▸ Exercise details:
Retype, word for word, every line from the one holding "black cross: (31, 70)" through the one holding "blue circle: (72, 88) -> (67, 98), moved" in the entries below, both included, and only those lines.

▸ Records for this exercise:

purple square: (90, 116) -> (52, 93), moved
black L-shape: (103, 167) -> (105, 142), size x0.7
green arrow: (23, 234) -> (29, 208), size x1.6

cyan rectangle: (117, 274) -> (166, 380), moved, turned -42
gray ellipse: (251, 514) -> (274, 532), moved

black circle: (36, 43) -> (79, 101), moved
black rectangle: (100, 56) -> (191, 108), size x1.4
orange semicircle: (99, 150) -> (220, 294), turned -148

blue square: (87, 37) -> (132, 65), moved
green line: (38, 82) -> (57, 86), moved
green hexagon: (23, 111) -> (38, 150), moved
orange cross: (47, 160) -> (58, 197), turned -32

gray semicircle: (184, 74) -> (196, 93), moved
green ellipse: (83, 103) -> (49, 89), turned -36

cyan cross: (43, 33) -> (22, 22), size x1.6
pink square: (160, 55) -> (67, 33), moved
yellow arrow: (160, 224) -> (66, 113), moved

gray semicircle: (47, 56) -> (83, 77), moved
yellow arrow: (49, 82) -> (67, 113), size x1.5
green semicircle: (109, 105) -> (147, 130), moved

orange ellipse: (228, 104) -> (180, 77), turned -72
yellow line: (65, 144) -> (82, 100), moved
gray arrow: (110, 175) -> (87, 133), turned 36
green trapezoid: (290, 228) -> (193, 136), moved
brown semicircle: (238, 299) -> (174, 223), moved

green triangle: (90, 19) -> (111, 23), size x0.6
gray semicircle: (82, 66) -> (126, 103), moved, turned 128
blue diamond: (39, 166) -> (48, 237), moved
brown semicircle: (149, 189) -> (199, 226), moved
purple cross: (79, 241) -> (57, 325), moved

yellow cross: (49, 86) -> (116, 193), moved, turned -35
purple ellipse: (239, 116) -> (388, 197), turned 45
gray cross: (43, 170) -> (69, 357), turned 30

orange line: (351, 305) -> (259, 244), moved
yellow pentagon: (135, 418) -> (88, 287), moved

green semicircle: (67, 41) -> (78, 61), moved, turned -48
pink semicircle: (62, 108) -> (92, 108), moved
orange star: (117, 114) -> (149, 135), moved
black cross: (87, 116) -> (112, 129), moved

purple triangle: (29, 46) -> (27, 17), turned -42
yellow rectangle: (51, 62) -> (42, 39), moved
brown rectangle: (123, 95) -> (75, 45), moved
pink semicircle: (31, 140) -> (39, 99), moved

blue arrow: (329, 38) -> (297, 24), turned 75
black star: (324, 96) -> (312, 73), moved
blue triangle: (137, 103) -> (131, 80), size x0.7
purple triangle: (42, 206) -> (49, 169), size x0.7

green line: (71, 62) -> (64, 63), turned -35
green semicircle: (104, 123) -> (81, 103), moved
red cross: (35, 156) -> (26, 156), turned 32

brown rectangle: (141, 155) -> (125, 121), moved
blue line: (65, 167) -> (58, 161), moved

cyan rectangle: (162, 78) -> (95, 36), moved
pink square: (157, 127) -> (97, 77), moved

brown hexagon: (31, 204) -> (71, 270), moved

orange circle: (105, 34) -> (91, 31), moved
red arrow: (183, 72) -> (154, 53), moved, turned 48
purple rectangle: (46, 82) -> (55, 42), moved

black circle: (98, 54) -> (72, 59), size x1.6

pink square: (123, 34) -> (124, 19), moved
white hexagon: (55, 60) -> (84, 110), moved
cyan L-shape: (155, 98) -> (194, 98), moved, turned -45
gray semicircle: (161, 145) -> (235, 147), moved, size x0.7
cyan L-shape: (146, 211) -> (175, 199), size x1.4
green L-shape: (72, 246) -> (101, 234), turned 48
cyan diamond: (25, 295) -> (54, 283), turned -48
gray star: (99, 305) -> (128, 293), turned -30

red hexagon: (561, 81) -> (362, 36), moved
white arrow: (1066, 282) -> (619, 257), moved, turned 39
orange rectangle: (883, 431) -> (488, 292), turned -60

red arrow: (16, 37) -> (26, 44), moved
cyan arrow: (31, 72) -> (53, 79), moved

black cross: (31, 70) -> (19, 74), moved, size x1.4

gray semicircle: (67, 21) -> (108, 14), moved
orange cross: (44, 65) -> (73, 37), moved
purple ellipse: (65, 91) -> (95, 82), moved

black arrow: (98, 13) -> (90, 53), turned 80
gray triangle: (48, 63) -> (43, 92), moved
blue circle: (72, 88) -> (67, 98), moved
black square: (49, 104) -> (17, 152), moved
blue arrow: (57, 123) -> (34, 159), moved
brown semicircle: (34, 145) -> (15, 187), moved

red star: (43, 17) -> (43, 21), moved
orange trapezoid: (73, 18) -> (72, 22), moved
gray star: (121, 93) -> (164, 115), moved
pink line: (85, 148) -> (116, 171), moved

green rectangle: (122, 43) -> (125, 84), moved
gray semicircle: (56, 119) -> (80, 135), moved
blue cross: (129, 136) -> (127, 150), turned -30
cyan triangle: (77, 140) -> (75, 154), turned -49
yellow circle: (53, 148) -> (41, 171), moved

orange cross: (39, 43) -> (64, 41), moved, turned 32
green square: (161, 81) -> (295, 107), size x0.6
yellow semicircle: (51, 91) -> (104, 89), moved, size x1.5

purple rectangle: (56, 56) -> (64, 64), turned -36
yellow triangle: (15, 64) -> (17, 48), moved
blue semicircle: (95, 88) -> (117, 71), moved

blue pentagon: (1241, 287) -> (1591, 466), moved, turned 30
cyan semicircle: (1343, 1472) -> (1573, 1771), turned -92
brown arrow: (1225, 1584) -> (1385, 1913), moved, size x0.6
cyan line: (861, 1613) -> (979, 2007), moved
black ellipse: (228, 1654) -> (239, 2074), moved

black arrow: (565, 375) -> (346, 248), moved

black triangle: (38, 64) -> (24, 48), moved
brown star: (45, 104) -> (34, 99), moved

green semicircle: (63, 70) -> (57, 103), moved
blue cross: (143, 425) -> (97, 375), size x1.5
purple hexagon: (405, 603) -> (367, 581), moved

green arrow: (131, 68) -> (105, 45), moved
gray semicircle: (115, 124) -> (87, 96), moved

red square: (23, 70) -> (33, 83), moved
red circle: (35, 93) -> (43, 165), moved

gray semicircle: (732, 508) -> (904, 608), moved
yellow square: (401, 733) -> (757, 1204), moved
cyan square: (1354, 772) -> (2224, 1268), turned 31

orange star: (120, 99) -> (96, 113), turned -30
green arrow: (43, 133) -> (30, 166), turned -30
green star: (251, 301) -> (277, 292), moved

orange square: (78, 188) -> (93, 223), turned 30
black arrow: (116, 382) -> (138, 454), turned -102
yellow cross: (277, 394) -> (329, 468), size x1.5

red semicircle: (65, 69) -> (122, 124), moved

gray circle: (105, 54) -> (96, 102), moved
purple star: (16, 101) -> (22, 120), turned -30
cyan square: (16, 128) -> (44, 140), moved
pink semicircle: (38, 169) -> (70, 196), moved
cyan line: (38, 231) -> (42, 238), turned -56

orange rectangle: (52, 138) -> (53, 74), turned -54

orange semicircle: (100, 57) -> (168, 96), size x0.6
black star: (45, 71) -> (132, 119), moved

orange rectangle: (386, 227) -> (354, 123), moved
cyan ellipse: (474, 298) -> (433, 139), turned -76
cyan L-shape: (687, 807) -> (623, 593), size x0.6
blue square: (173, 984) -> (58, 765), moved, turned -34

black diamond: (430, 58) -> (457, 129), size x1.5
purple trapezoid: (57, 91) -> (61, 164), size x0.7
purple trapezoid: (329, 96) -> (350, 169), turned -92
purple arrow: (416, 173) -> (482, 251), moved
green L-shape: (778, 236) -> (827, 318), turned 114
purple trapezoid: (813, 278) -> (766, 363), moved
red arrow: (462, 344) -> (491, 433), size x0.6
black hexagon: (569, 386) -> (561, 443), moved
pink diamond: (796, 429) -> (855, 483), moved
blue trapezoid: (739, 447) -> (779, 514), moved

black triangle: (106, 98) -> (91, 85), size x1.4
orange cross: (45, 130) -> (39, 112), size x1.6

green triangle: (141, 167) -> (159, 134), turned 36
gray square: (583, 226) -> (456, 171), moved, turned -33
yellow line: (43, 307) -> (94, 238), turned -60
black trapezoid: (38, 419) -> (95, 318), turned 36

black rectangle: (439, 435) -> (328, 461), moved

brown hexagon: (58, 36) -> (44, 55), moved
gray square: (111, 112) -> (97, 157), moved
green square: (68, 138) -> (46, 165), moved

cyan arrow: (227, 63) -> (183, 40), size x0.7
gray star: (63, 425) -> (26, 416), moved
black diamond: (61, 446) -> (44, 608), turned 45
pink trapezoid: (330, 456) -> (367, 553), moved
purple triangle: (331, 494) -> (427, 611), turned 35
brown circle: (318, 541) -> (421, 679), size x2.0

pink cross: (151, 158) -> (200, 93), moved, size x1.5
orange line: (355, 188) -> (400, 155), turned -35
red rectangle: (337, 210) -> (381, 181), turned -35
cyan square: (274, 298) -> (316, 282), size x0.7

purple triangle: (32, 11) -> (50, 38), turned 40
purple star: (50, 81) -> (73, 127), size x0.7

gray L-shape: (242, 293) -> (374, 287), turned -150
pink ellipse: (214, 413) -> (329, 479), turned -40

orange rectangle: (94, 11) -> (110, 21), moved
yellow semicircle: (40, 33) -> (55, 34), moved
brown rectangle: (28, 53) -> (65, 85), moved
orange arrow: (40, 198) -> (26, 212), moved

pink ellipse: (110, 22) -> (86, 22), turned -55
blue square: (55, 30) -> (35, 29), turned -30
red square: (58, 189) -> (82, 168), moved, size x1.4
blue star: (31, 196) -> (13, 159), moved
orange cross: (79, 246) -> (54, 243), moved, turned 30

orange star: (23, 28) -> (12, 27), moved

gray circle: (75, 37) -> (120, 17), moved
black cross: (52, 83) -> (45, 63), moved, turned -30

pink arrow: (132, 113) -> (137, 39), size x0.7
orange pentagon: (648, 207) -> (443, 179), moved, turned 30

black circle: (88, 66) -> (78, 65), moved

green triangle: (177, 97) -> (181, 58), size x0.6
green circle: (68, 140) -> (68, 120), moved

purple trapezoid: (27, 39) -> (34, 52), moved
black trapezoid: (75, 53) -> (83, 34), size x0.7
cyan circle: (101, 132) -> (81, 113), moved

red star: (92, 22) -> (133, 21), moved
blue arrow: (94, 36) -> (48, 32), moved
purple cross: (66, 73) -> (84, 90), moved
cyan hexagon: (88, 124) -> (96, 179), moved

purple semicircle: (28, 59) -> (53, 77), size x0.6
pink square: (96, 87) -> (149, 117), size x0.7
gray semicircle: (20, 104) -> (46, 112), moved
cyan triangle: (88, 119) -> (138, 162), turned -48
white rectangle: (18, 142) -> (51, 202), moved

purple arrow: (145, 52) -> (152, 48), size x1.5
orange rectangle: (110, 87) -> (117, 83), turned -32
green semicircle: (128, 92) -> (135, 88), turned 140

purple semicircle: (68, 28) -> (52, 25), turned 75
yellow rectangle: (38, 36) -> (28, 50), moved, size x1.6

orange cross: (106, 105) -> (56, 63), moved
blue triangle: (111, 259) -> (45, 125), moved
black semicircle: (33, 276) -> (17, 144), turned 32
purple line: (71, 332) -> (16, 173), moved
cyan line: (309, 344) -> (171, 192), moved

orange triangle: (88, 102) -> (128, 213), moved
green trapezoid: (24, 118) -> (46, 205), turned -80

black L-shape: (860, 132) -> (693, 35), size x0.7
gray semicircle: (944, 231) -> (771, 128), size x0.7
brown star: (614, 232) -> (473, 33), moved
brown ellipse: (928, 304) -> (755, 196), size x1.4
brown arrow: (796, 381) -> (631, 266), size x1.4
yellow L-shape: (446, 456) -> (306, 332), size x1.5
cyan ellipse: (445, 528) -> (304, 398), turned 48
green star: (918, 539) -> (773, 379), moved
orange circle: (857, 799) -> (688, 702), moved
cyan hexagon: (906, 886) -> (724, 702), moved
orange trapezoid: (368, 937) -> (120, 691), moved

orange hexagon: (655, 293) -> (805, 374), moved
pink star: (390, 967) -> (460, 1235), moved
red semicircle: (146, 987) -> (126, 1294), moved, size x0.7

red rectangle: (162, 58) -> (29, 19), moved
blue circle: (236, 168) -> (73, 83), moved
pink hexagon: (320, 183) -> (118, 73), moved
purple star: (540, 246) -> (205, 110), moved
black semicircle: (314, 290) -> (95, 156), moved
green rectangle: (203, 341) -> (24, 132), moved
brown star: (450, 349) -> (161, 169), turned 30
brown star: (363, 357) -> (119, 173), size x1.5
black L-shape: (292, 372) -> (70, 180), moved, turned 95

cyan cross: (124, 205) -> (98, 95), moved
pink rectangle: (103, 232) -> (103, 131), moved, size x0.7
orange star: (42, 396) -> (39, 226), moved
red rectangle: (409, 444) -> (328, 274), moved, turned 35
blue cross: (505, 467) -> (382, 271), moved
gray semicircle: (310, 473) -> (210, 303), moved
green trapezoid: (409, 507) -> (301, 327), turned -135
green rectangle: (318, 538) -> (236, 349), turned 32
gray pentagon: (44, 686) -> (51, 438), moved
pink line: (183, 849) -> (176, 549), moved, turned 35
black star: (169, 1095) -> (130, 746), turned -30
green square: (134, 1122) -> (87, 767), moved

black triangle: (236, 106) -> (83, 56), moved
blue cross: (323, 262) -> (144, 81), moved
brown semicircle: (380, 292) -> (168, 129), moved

▸ Exercise result:
black cross: (31, 70) -> (19, 74), moved, size x1.4

gray semicircle: (67, 21) -> (108, 14), moved
orange cross: (44, 65) -> (73, 37), moved
purple ellipse: (65, 91) -> (95, 82), moved

black arrow: (98, 13) -> (90, 53), turned 80
gray triangle: (48, 63) -> (43, 92), moved
blue circle: (72, 88) -> (67, 98), moved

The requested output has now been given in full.